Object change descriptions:

+-------+

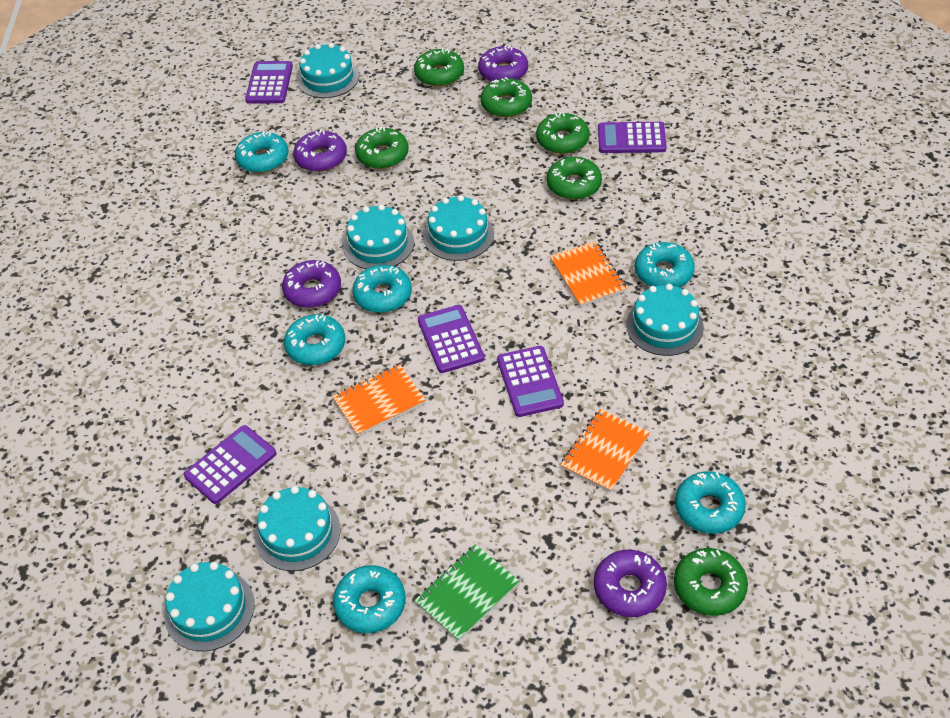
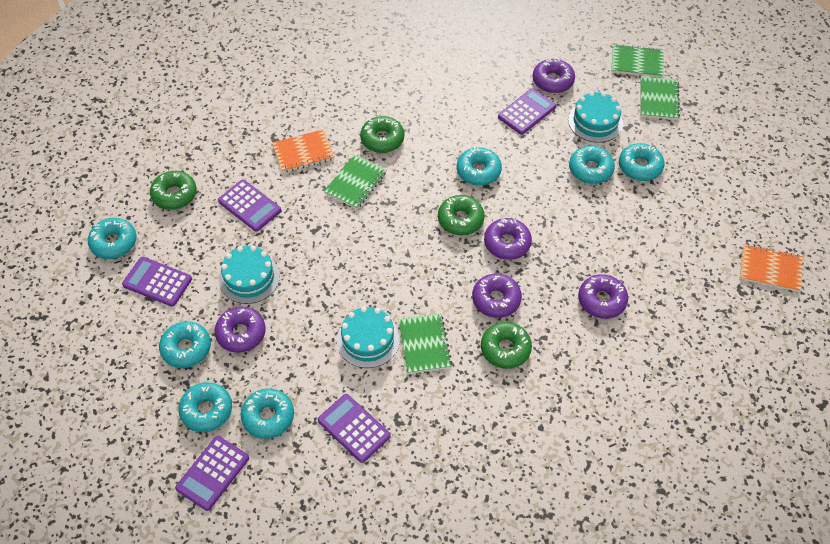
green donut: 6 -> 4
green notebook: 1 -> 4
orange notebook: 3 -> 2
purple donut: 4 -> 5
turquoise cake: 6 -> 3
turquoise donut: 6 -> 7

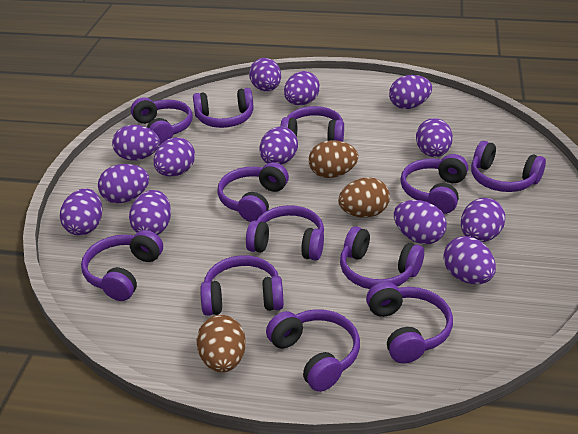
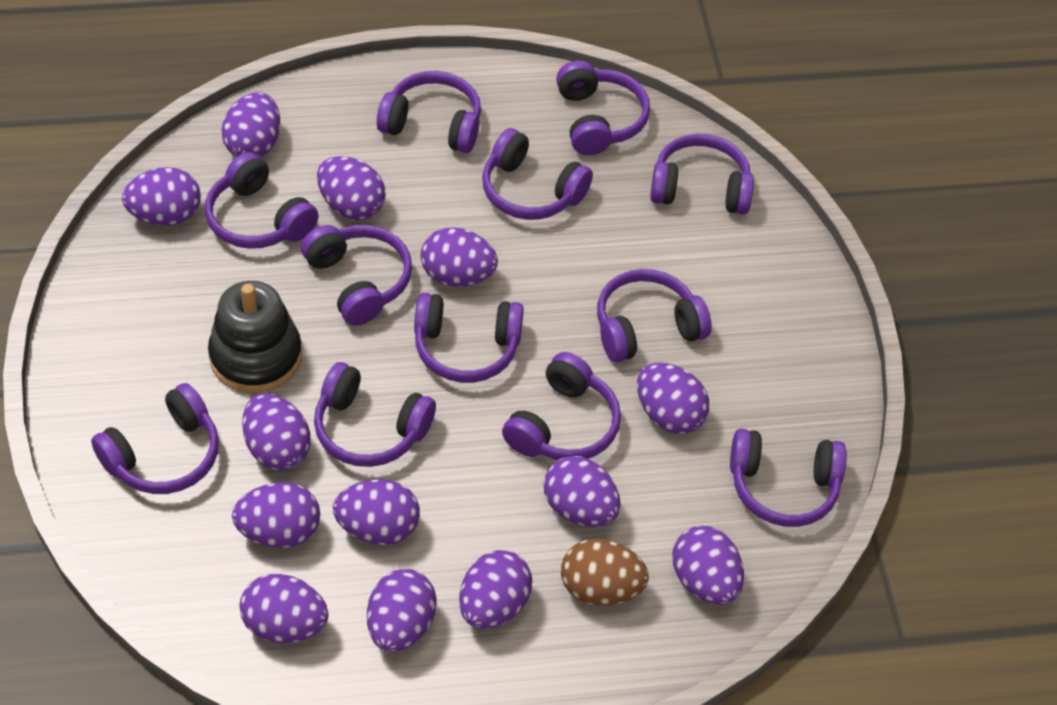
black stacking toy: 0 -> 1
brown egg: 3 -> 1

+-------+

Task to complete => Using the records above, output their complete text exactly, minus any images.

Answer =>
green donut: 6 -> 4
green notebook: 1 -> 4
orange notebook: 3 -> 2
purple donut: 4 -> 5
turquoise cake: 6 -> 3
turquoise donut: 6 -> 7

black stacking toy: 0 -> 1
brown egg: 3 -> 1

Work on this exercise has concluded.